Records from a dataset

╔══

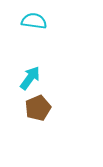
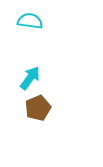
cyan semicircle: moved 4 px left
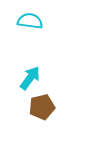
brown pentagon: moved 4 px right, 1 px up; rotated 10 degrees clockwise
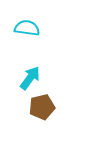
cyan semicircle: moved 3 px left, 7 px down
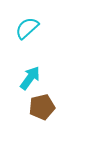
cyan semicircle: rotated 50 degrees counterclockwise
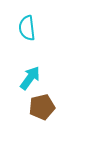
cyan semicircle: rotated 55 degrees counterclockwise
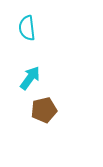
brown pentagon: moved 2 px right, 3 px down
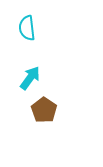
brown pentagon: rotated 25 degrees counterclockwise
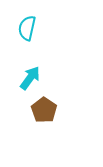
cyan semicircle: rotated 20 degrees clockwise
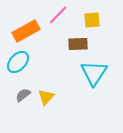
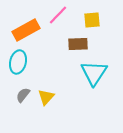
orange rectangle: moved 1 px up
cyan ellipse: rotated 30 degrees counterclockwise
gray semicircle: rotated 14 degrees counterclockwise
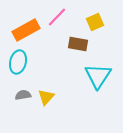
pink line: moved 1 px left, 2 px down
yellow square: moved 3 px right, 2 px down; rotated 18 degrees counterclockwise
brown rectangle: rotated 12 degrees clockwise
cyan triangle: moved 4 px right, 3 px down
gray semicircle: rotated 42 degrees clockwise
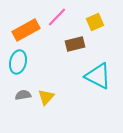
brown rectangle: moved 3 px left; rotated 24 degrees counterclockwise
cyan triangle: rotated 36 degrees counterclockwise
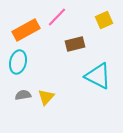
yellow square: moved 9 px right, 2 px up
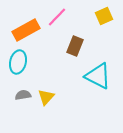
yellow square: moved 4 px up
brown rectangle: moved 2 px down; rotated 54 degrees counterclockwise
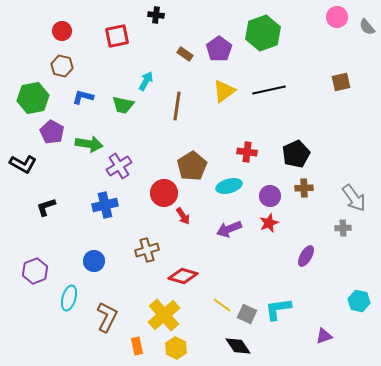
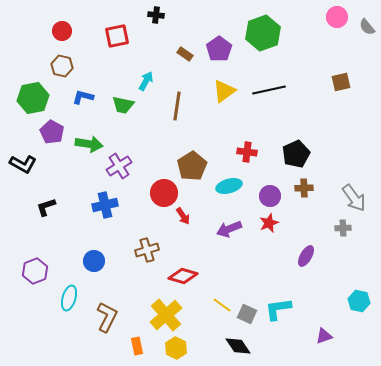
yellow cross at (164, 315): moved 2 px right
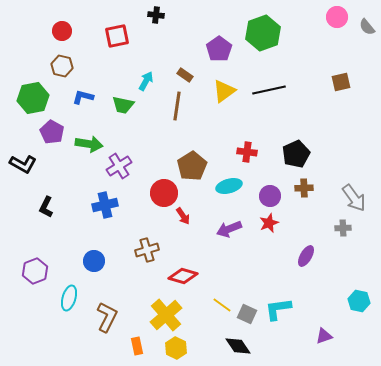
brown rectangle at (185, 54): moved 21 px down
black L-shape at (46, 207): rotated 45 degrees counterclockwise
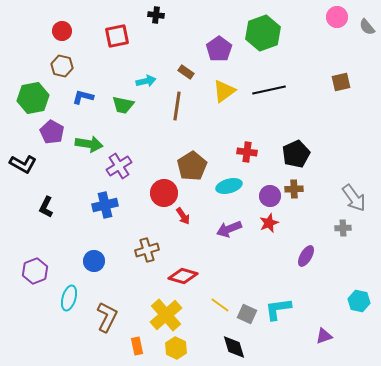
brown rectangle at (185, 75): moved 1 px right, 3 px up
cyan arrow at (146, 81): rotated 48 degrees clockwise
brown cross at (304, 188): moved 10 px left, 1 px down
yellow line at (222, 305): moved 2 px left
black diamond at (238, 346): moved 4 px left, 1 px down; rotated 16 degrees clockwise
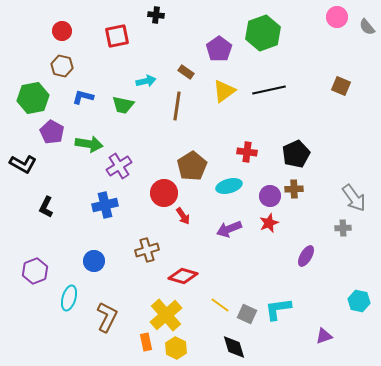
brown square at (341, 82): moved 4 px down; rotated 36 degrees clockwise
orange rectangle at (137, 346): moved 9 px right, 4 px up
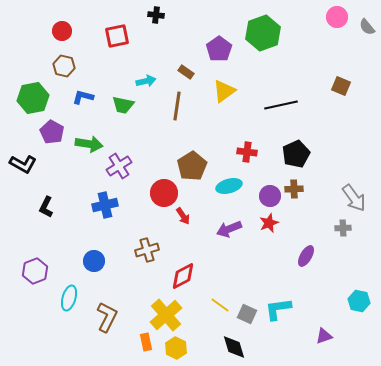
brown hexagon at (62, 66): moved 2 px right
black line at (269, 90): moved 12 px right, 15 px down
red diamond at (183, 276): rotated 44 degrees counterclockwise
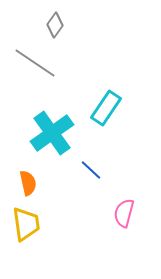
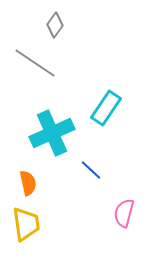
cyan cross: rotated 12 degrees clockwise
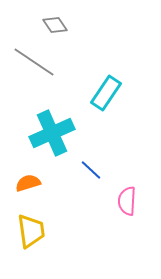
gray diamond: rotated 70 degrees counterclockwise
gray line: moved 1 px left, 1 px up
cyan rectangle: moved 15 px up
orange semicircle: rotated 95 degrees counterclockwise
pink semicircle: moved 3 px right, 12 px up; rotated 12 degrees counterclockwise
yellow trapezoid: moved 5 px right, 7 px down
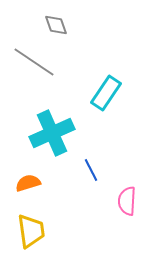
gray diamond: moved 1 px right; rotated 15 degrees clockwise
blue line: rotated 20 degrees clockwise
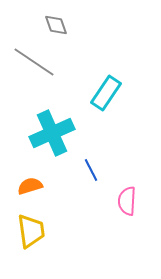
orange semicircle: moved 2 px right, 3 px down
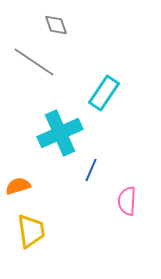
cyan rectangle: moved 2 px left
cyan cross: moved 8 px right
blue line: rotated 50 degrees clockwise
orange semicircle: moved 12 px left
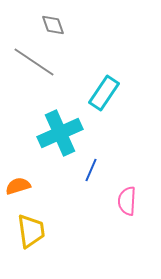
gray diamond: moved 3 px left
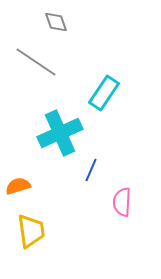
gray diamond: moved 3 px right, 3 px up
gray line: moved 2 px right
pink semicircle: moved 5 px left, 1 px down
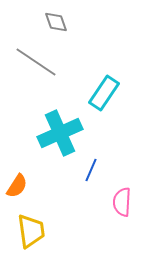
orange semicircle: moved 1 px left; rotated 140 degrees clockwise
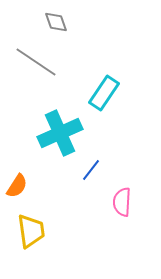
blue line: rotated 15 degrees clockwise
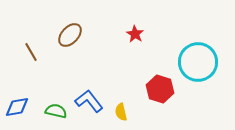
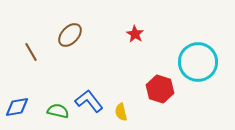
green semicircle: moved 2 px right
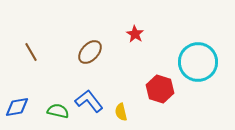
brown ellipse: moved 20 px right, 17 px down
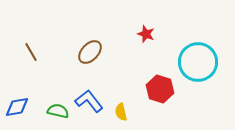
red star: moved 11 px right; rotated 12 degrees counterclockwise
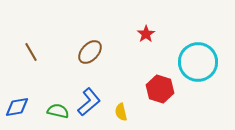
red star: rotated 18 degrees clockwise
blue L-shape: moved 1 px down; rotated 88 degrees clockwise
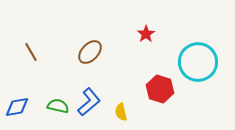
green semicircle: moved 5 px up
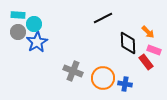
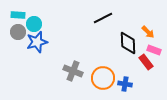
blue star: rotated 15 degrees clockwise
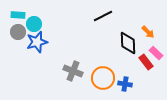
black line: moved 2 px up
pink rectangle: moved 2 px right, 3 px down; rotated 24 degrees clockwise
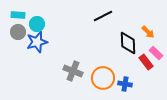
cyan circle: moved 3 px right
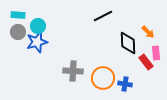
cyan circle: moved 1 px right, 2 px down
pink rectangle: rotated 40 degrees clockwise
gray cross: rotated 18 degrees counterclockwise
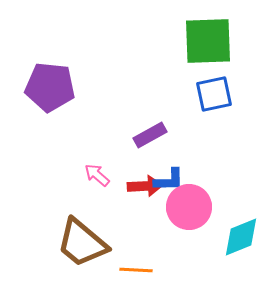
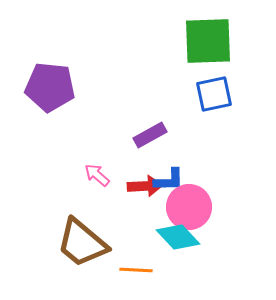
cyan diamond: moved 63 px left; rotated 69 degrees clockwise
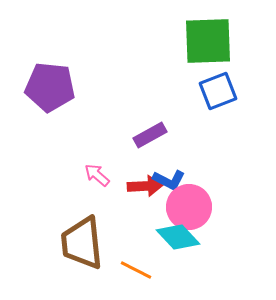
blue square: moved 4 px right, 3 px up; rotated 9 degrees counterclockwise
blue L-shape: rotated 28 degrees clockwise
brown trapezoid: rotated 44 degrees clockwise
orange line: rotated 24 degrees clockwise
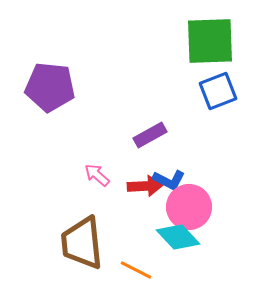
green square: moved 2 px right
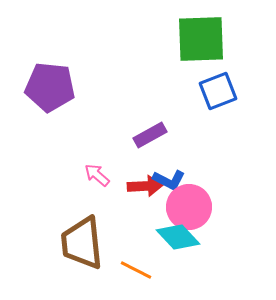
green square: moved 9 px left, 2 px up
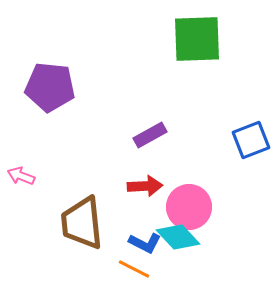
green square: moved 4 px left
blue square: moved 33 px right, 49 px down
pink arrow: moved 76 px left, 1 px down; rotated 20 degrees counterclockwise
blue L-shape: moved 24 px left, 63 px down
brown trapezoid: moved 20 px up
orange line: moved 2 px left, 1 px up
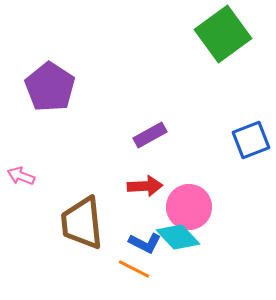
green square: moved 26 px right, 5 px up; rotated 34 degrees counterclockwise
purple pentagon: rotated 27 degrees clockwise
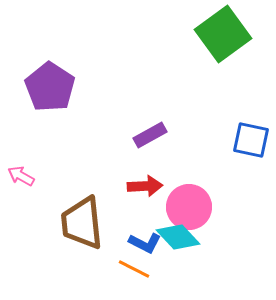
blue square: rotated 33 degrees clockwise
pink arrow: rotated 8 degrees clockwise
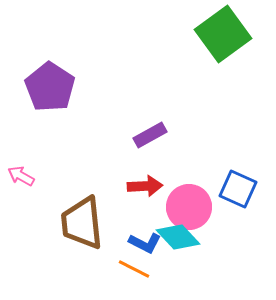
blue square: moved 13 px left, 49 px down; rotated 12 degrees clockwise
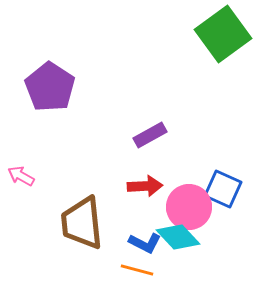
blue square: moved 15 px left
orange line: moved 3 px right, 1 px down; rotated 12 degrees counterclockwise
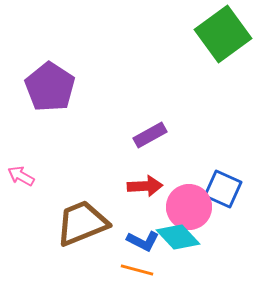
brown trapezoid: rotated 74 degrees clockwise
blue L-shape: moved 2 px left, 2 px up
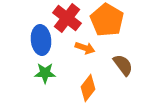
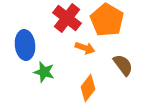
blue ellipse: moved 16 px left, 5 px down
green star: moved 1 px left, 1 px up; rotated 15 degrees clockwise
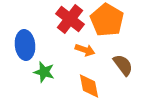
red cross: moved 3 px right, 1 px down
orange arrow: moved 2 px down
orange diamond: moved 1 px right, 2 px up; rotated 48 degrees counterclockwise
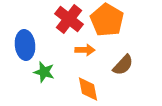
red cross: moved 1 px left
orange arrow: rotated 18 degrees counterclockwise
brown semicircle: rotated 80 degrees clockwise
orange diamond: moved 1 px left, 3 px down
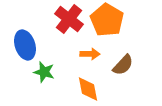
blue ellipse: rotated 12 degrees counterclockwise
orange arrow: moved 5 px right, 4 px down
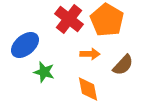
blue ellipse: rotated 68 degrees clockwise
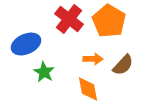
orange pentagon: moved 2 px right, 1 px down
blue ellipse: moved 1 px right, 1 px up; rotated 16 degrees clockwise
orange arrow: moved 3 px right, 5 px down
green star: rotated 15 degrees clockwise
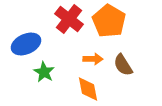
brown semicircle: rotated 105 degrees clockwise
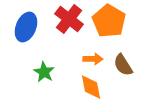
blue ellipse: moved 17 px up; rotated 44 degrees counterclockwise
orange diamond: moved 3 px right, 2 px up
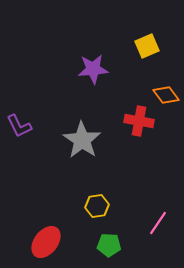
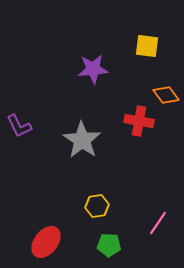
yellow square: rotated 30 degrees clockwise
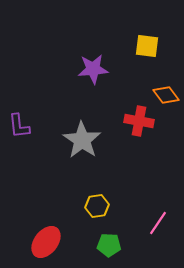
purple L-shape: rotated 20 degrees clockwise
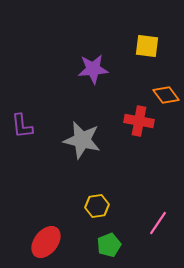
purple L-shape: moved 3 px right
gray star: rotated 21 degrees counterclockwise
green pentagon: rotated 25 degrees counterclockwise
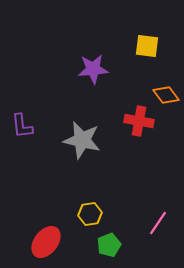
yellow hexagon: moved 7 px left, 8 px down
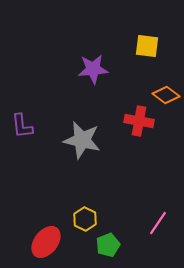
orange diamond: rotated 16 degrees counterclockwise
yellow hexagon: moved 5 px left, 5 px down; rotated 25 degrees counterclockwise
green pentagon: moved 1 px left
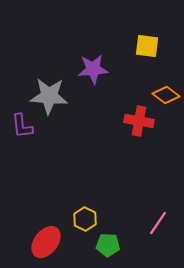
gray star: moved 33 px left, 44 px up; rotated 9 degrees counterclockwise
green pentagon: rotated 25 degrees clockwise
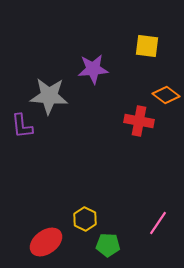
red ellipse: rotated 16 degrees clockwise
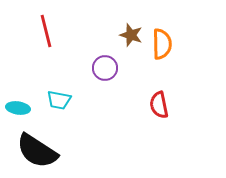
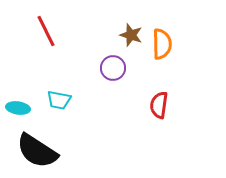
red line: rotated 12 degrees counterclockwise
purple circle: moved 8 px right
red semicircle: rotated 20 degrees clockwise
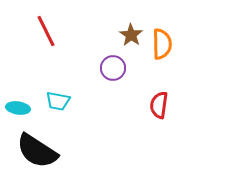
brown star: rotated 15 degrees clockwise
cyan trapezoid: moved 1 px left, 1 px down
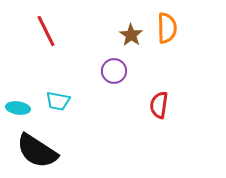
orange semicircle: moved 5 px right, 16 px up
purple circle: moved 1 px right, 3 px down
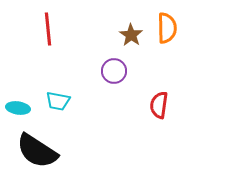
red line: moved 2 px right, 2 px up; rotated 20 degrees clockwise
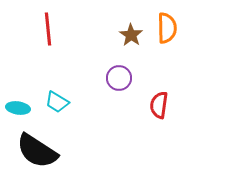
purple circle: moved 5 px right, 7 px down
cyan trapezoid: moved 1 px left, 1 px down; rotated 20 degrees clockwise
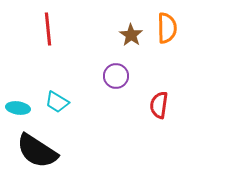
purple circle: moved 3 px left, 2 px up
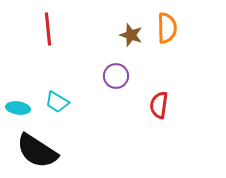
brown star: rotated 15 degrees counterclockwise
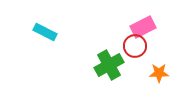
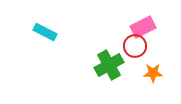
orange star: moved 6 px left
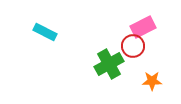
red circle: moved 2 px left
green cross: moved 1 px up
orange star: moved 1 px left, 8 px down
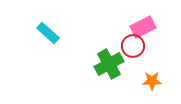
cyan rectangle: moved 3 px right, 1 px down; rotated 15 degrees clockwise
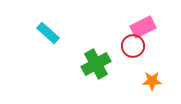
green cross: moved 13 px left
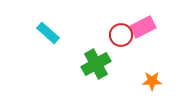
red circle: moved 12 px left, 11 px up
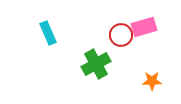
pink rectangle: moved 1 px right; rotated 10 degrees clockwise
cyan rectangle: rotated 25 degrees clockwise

╚══

== WORK TO DO ==
Edit all the items above by replacing each "counterclockwise" with "anticlockwise" and leaving everything else unchanged. Leave out the picture lines in your answer.

== RESPONSE TO THE EXERCISE ==
cyan semicircle: moved 4 px left
brown pentagon: moved 4 px right, 1 px up; rotated 10 degrees clockwise
cyan semicircle: moved 3 px left, 7 px down
cyan semicircle: rotated 50 degrees anticlockwise
cyan semicircle: rotated 55 degrees anticlockwise
brown pentagon: moved 2 px right, 3 px down
brown pentagon: rotated 25 degrees anticlockwise
cyan semicircle: rotated 20 degrees clockwise
orange rectangle: moved 1 px up
cyan ellipse: rotated 30 degrees anticlockwise
gray semicircle: rotated 14 degrees anticlockwise
pink line: moved 1 px left, 2 px down
yellow square: moved 3 px right, 2 px down; rotated 18 degrees anticlockwise
brown rectangle: rotated 12 degrees clockwise
cyan triangle: moved 4 px right, 3 px down
gray semicircle: rotated 42 degrees clockwise
brown rectangle: moved 3 px left; rotated 24 degrees anticlockwise
cyan triangle: rotated 36 degrees anticlockwise
yellow square: moved 9 px right, 2 px up
yellow square: moved 4 px up
brown rectangle: moved 2 px down; rotated 54 degrees anticlockwise
yellow cross at (164, 315): moved 2 px right
brown rectangle at (185, 54): moved 21 px down
black L-shape at (46, 207): rotated 45 degrees anticlockwise
brown rectangle at (185, 75): moved 1 px right, 3 px up
cyan arrow at (146, 81): rotated 48 degrees clockwise
brown cross at (304, 188): moved 10 px left, 1 px down
yellow line at (222, 305): moved 2 px left
black diamond at (238, 346): moved 4 px left, 1 px down; rotated 16 degrees clockwise
brown square at (341, 82): moved 4 px down; rotated 36 degrees clockwise
orange rectangle at (137, 346): moved 9 px right, 4 px up
brown hexagon at (62, 66): moved 2 px right
black line at (269, 90): moved 12 px right, 15 px down
red diamond at (183, 276): rotated 44 degrees anticlockwise
cyan cross: rotated 12 degrees clockwise
gray diamond: rotated 70 degrees anticlockwise
gray line: moved 1 px left, 1 px up
cyan rectangle: moved 15 px up
orange semicircle: rotated 95 degrees anticlockwise
pink semicircle: moved 3 px right, 12 px up; rotated 12 degrees anticlockwise
yellow trapezoid: moved 5 px right, 7 px down
gray diamond: moved 1 px right; rotated 15 degrees clockwise
blue line: rotated 20 degrees clockwise
orange semicircle: moved 2 px right, 3 px down
cyan rectangle: moved 2 px left
cyan cross: moved 8 px right
blue line: rotated 50 degrees clockwise
orange semicircle: moved 12 px left
gray diamond: moved 3 px left
gray diamond: moved 3 px right, 3 px up
gray line: moved 2 px right
pink semicircle: moved 5 px left, 1 px down
orange semicircle: moved 1 px left; rotated 140 degrees clockwise
blue line: rotated 15 degrees clockwise
green semicircle: moved 2 px right
brown ellipse: moved 20 px right, 17 px down
red star: moved 11 px right; rotated 12 degrees anticlockwise
red star: rotated 18 degrees clockwise
blue L-shape: moved 1 px down; rotated 88 degrees clockwise
green semicircle: moved 5 px up
blue star: rotated 15 degrees clockwise
black line: moved 2 px up
pink rectangle: moved 2 px right, 3 px down; rotated 24 degrees clockwise
cyan circle: moved 3 px right
cyan circle: moved 1 px right, 2 px down
pink rectangle: rotated 40 degrees clockwise
gray cross: rotated 18 degrees anticlockwise
cyan diamond: moved 63 px left; rotated 69 degrees clockwise
blue square: moved 4 px right, 3 px up; rotated 9 degrees anticlockwise
blue L-shape: rotated 28 degrees clockwise
brown trapezoid: rotated 44 degrees clockwise
orange line: rotated 24 degrees clockwise
green square: moved 2 px right
green square: moved 9 px left, 2 px up
green square: moved 4 px left
blue square: moved 33 px right, 49 px down
pink arrow: moved 76 px left, 1 px down; rotated 20 degrees anticlockwise
blue L-shape: moved 24 px left, 63 px down
brown trapezoid: moved 20 px up
orange line: moved 2 px left, 1 px up
green square: moved 26 px right, 5 px up; rotated 34 degrees anticlockwise
purple pentagon: rotated 27 degrees clockwise
blue square: rotated 33 degrees clockwise
pink arrow: rotated 8 degrees clockwise
blue square: moved 13 px left, 49 px down; rotated 12 degrees clockwise
blue square: moved 15 px left
orange line: moved 3 px right, 1 px down; rotated 12 degrees anticlockwise
brown trapezoid: rotated 74 degrees clockwise
blue L-shape: moved 2 px left, 2 px up
blue ellipse: moved 16 px left, 5 px down
green star: moved 1 px left, 1 px up; rotated 15 degrees clockwise
red cross: moved 3 px right, 1 px down
orange arrow: moved 2 px down
orange diamond: moved 1 px right, 2 px up; rotated 48 degrees anticlockwise
red cross: moved 1 px left
orange arrow: rotated 18 degrees anticlockwise
brown semicircle: rotated 80 degrees clockwise
orange diamond: moved 1 px left, 3 px down
blue ellipse: rotated 12 degrees anticlockwise
orange arrow: moved 5 px right, 4 px down
blue ellipse: rotated 68 degrees clockwise
orange pentagon: moved 2 px right, 1 px down
blue ellipse: moved 1 px right, 1 px up; rotated 16 degrees clockwise
orange arrow: moved 3 px right, 5 px down
green star: rotated 15 degrees clockwise
brown semicircle: rotated 105 degrees clockwise
blue ellipse: moved 17 px up; rotated 44 degrees anticlockwise
orange diamond: moved 3 px right, 2 px up
yellow square: rotated 30 degrees clockwise
purple L-shape: rotated 20 degrees clockwise
purple L-shape: moved 3 px right
gray star: rotated 21 degrees anticlockwise
green pentagon: rotated 25 degrees anticlockwise
yellow hexagon: moved 7 px left, 8 px down
orange diamond: rotated 16 degrees anticlockwise
yellow hexagon: moved 5 px left, 5 px down; rotated 25 degrees anticlockwise
green pentagon: moved 1 px left
gray star: moved 33 px left, 44 px up; rotated 9 degrees anticlockwise
green pentagon: rotated 25 degrees clockwise
red ellipse: rotated 16 degrees clockwise
red line: rotated 12 degrees anticlockwise
purple circle: moved 8 px right
red semicircle: rotated 20 degrees clockwise
brown star: rotated 15 degrees clockwise
cyan trapezoid: moved 1 px left, 1 px down
orange semicircle: moved 5 px right, 16 px up
purple circle: moved 1 px right, 3 px down
red line: moved 2 px right, 2 px up; rotated 20 degrees clockwise
purple circle: moved 5 px right, 7 px down
cyan trapezoid: moved 1 px left, 1 px down; rotated 20 degrees clockwise
purple circle: moved 3 px left, 2 px up
brown star: rotated 15 degrees anticlockwise
orange star: moved 6 px left
red circle: moved 2 px left
green cross: moved 1 px up
orange star: moved 1 px left, 8 px down
cyan rectangle: moved 3 px right, 1 px down; rotated 15 degrees clockwise
green cross: moved 13 px left
red circle: moved 12 px left, 11 px up
pink rectangle: moved 1 px right; rotated 10 degrees clockwise
cyan rectangle: rotated 25 degrees clockwise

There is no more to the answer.